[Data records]
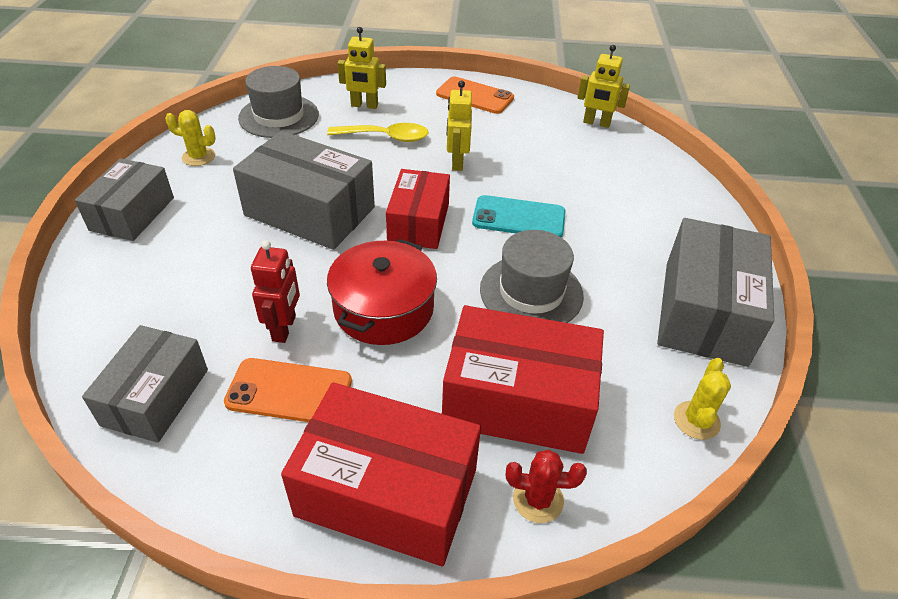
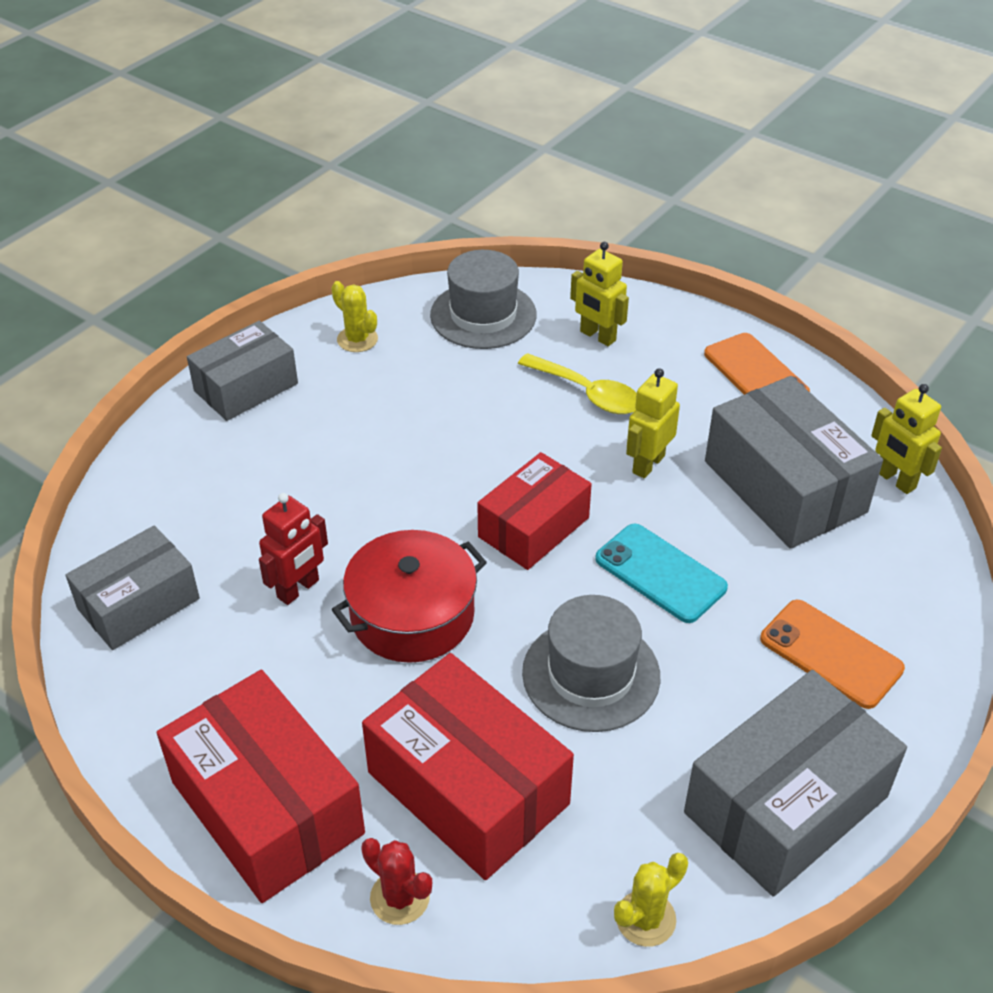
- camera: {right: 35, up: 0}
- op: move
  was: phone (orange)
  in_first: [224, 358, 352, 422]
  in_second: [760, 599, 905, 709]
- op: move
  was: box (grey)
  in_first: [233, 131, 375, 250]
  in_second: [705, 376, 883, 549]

* [PROBLEM TO WORK ON]
All lines from the one containing "was: phone (orange)" to the end of the records, both ends included, should be printed exactly and on their own.

* [ANSWER TO THE PROBLEM]
  was: phone (orange)
  in_first: [224, 358, 352, 422]
  in_second: [760, 599, 905, 709]
- op: move
  was: box (grey)
  in_first: [233, 131, 375, 250]
  in_second: [705, 376, 883, 549]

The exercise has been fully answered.